[Source records]:

══════

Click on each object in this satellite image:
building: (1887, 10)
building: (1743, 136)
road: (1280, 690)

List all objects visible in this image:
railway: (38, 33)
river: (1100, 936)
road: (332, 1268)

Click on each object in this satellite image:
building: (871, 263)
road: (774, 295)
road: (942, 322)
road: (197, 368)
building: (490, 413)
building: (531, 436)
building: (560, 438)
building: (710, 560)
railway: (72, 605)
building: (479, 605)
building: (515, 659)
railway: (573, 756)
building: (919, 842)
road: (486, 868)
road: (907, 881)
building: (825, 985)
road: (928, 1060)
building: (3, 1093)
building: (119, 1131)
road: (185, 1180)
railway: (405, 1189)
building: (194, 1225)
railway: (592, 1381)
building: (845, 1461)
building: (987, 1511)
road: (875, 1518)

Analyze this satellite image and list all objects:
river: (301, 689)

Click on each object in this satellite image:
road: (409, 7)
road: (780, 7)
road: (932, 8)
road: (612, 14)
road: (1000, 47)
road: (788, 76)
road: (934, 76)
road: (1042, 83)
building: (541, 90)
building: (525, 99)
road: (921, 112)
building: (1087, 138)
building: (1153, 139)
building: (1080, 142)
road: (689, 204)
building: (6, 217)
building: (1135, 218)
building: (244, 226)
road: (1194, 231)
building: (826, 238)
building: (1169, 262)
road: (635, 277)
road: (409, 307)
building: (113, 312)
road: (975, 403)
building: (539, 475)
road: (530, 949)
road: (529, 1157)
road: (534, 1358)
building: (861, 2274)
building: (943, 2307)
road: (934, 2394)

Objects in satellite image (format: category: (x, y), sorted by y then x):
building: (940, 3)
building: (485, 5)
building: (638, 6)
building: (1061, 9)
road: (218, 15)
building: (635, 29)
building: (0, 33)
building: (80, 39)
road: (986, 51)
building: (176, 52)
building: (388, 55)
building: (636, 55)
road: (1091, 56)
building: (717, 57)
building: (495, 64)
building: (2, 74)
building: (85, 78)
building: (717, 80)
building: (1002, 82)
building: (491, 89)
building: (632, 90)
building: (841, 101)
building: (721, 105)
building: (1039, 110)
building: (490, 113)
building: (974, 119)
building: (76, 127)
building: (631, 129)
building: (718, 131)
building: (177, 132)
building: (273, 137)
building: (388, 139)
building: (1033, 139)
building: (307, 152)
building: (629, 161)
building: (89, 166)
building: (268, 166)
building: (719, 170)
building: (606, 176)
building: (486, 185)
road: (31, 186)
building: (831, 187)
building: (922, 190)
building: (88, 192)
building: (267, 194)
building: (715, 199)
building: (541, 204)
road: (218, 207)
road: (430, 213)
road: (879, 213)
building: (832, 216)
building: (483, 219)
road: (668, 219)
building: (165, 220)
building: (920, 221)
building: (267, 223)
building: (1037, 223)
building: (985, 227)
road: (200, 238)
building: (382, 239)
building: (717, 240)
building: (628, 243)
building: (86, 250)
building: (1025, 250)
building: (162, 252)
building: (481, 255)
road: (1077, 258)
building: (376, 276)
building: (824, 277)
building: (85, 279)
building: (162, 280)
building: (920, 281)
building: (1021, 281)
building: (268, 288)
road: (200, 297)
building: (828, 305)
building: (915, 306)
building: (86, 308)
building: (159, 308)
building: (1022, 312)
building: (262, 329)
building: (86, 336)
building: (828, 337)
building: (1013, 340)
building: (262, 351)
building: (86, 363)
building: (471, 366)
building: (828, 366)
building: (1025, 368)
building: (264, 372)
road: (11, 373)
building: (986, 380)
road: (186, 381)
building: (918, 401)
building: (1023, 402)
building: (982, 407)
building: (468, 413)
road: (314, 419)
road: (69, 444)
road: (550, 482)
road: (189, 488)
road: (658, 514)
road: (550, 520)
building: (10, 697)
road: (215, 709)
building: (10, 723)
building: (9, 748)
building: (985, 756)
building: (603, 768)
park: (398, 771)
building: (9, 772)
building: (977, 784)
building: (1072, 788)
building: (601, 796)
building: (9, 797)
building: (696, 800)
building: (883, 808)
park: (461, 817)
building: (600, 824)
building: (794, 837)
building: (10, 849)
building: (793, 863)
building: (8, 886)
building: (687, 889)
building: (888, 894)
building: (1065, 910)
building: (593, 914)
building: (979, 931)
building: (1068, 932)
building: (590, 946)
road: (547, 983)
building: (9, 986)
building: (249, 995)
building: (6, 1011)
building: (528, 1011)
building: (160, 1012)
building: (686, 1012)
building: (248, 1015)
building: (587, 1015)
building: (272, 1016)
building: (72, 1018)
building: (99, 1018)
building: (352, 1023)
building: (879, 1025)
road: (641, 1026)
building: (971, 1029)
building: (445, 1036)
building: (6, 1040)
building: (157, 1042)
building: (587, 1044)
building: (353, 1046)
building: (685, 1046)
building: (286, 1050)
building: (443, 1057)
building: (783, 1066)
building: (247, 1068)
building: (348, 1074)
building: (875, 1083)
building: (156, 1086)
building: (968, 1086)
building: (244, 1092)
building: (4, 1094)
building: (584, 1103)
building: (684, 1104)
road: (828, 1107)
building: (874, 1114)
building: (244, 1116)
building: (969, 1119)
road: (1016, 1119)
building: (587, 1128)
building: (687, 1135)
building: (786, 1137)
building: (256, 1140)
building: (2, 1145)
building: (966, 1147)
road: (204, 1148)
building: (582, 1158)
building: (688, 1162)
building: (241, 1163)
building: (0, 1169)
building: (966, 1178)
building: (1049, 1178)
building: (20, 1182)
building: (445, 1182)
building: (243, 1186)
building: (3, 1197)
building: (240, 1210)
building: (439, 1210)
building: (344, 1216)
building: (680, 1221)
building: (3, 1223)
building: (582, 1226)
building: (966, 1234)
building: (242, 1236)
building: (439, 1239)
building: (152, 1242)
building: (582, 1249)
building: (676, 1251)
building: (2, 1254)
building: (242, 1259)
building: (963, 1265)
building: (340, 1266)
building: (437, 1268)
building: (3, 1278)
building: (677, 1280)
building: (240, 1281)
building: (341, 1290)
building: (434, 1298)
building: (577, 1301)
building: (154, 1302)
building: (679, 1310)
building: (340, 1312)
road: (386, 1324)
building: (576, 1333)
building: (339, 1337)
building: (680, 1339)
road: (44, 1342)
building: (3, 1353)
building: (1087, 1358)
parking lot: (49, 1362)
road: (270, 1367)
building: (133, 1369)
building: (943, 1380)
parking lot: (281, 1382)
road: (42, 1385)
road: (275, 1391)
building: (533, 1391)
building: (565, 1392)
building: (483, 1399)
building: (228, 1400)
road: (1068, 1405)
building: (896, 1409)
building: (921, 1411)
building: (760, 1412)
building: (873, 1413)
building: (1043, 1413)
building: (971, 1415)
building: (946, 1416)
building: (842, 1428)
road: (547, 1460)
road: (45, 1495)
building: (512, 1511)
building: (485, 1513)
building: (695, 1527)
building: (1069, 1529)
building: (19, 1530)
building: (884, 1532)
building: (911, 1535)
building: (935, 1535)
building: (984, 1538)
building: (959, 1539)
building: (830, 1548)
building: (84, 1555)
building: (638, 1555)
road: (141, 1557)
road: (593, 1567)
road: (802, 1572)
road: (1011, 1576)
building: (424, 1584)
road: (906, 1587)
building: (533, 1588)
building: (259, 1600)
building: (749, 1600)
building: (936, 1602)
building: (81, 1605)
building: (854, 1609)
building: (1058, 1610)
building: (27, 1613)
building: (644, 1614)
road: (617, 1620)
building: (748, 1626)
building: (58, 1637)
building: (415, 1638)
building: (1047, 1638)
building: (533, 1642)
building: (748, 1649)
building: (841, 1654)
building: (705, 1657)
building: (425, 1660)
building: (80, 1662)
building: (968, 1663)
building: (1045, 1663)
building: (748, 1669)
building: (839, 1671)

══════

[About this exercise]: The answer should be the complete set of records, printed exactly.

[Solution for this task]:
Click on each object in this satellite image:
building: (1887, 10)
building: (1743, 136)
road: (1280, 690)

List all objects visible in this image:
railway: (38, 33)
river: (1100, 936)
road: (332, 1268)

Click on each object in this satellite image:
building: (871, 263)
road: (774, 295)
road: (942, 322)
road: (197, 368)
building: (490, 413)
building: (531, 436)
building: (560, 438)
building: (710, 560)
railway: (72, 605)
building: (479, 605)
building: (515, 659)
railway: (573, 756)
building: (919, 842)
road: (486, 868)
road: (907, 881)
building: (825, 985)
road: (928, 1060)
building: (3, 1093)
building: (119, 1131)
road: (185, 1180)
railway: (405, 1189)
building: (194, 1225)
railway: (592, 1381)
building: (845, 1461)
building: (987, 1511)
road: (875, 1518)

Analyze this satellite image and list all objects:
river: (301, 689)

Click on each object in this satellite image:
road: (409, 7)
road: (780, 7)
road: (932, 8)
road: (612, 14)
road: (1000, 47)
road: (788, 76)
road: (934, 76)
road: (1042, 83)
building: (541, 90)
building: (525, 99)
road: (921, 112)
building: (1087, 138)
building: (1153, 139)
building: (1080, 142)
road: (689, 204)
building: (6, 217)
building: (1135, 218)
building: (244, 226)
road: (1194, 231)
building: (826, 238)
building: (1169, 262)
road: (635, 277)
road: (409, 307)
building: (113, 312)
road: (975, 403)
building: (539, 475)
road: (530, 949)
road: (529, 1157)
road: (534, 1358)
building: (861, 2274)
building: (943, 2307)
road: (934, 2394)

Objects in satellite image (format: category: (x, y), sorted by y then x):
building: (940, 3)
building: (485, 5)
building: (638, 6)
building: (1061, 9)
road: (218, 15)
building: (635, 29)
building: (0, 33)
building: (80, 39)
road: (986, 51)
building: (176, 52)
building: (388, 55)
building: (636, 55)
road: (1091, 56)
building: (717, 57)
building: (495, 64)
building: (2, 74)
building: (85, 78)
building: (717, 80)
building: (1002, 82)
building: (491, 89)
building: (632, 90)
building: (841, 101)
building: (721, 105)
building: (1039, 110)
building: (490, 113)
building: (974, 119)
building: (76, 127)
building: (631, 129)
building: (718, 131)
building: (177, 132)
building: (273, 137)
building: (388, 139)
building: (1033, 139)
building: (307, 152)
building: (629, 161)
building: (89, 166)
building: (268, 166)
building: (719, 170)
building: (606, 176)
building: (486, 185)
road: (31, 186)
building: (831, 187)
building: (922, 190)
building: (88, 192)
building: (267, 194)
building: (715, 199)
building: (541, 204)
road: (218, 207)
road: (430, 213)
road: (879, 213)
building: (832, 216)
building: (483, 219)
road: (668, 219)
building: (165, 220)
building: (920, 221)
building: (267, 223)
building: (1037, 223)
building: (985, 227)
road: (200, 238)
building: (382, 239)
building: (717, 240)
building: (628, 243)
building: (86, 250)
building: (1025, 250)
building: (162, 252)
building: (481, 255)
road: (1077, 258)
building: (376, 276)
building: (824, 277)
building: (85, 279)
building: (162, 280)
building: (920, 281)
building: (1021, 281)
building: (268, 288)
road: (200, 297)
building: (828, 305)
building: (915, 306)
building: (86, 308)
building: (159, 308)
building: (1022, 312)
building: (262, 329)
building: (86, 336)
building: (828, 337)
building: (1013, 340)
building: (262, 351)
building: (86, 363)
building: (471, 366)
building: (828, 366)
building: (1025, 368)
building: (264, 372)
road: (11, 373)
building: (986, 380)
road: (186, 381)
building: (918, 401)
building: (1023, 402)
building: (982, 407)
building: (468, 413)
road: (314, 419)
road: (69, 444)
road: (550, 482)
road: (189, 488)
road: (658, 514)
road: (550, 520)
building: (10, 697)
road: (215, 709)
building: (10, 723)
building: (9, 748)
building: (985, 756)
building: (603, 768)
park: (398, 771)
building: (9, 772)
building: (977, 784)
building: (1072, 788)
building: (601, 796)
building: (9, 797)
building: (696, 800)
building: (883, 808)
park: (461, 817)
building: (600, 824)
building: (794, 837)
building: (10, 849)
building: (793, 863)
building: (8, 886)
building: (687, 889)
building: (888, 894)
building: (1065, 910)
building: (593, 914)
building: (979, 931)
building: (1068, 932)
building: (590, 946)
road: (547, 983)
building: (9, 986)
building: (249, 995)
building: (6, 1011)
building: (528, 1011)
building: (160, 1012)
building: (686, 1012)
building: (248, 1015)
building: (587, 1015)
building: (272, 1016)
building: (72, 1018)
building: (99, 1018)
building: (352, 1023)
building: (879, 1025)
road: (641, 1026)
building: (971, 1029)
building: (445, 1036)
building: (6, 1040)
building: (157, 1042)
building: (587, 1044)
building: (353, 1046)
building: (685, 1046)
building: (286, 1050)
building: (443, 1057)
building: (783, 1066)
building: (247, 1068)
building: (348, 1074)
building: (875, 1083)
building: (156, 1086)
building: (968, 1086)
building: (244, 1092)
building: (4, 1094)
building: (584, 1103)
building: (684, 1104)
road: (828, 1107)
building: (874, 1114)
building: (244, 1116)
building: (969, 1119)
road: (1016, 1119)
building: (587, 1128)
building: (687, 1135)
building: (786, 1137)
building: (256, 1140)
building: (2, 1145)
building: (966, 1147)
road: (204, 1148)
building: (582, 1158)
building: (688, 1162)
building: (241, 1163)
building: (0, 1169)
building: (966, 1178)
building: (1049, 1178)
building: (20, 1182)
building: (445, 1182)
building: (243, 1186)
building: (3, 1197)
building: (240, 1210)
building: (439, 1210)
building: (344, 1216)
building: (680, 1221)
building: (3, 1223)
building: (582, 1226)
building: (966, 1234)
building: (242, 1236)
building: (439, 1239)
building: (152, 1242)
building: (582, 1249)
building: (676, 1251)
building: (2, 1254)
building: (242, 1259)
building: (963, 1265)
building: (340, 1266)
building: (437, 1268)
building: (3, 1278)
building: (677, 1280)
building: (240, 1281)
building: (341, 1290)
building: (434, 1298)
building: (577, 1301)
building: (154, 1302)
building: (679, 1310)
building: (340, 1312)
road: (386, 1324)
building: (576, 1333)
building: (339, 1337)
building: (680, 1339)
road: (44, 1342)
building: (3, 1353)
building: (1087, 1358)
parking lot: (49, 1362)
road: (270, 1367)
building: (133, 1369)
building: (943, 1380)
parking lot: (281, 1382)
road: (42, 1385)
road: (275, 1391)
building: (533, 1391)
building: (565, 1392)
building: (483, 1399)
building: (228, 1400)
road: (1068, 1405)
building: (896, 1409)
building: (921, 1411)
building: (760, 1412)
building: (873, 1413)
building: (1043, 1413)
building: (971, 1415)
building: (946, 1416)
building: (842, 1428)
road: (547, 1460)
road: (45, 1495)
building: (512, 1511)
building: (485, 1513)
building: (695, 1527)
building: (1069, 1529)
building: (19, 1530)
building: (884, 1532)
building: (911, 1535)
building: (935, 1535)
building: (984, 1538)
building: (959, 1539)
building: (830, 1548)
building: (84, 1555)
building: (638, 1555)
road: (141, 1557)
road: (593, 1567)
road: (802, 1572)
road: (1011, 1576)
building: (424, 1584)
road: (906, 1587)
building: (533, 1588)
building: (259, 1600)
building: (749, 1600)
building: (936, 1602)
building: (81, 1605)
building: (854, 1609)
building: (1058, 1610)
building: (27, 1613)
building: (644, 1614)
road: (617, 1620)
building: (748, 1626)
building: (58, 1637)
building: (415, 1638)
building: (1047, 1638)
building: (533, 1642)
building: (748, 1649)
building: (841, 1654)
building: (705, 1657)
building: (425, 1660)
building: (80, 1662)
building: (968, 1663)
building: (1045, 1663)
building: (748, 1669)
building: (839, 1671)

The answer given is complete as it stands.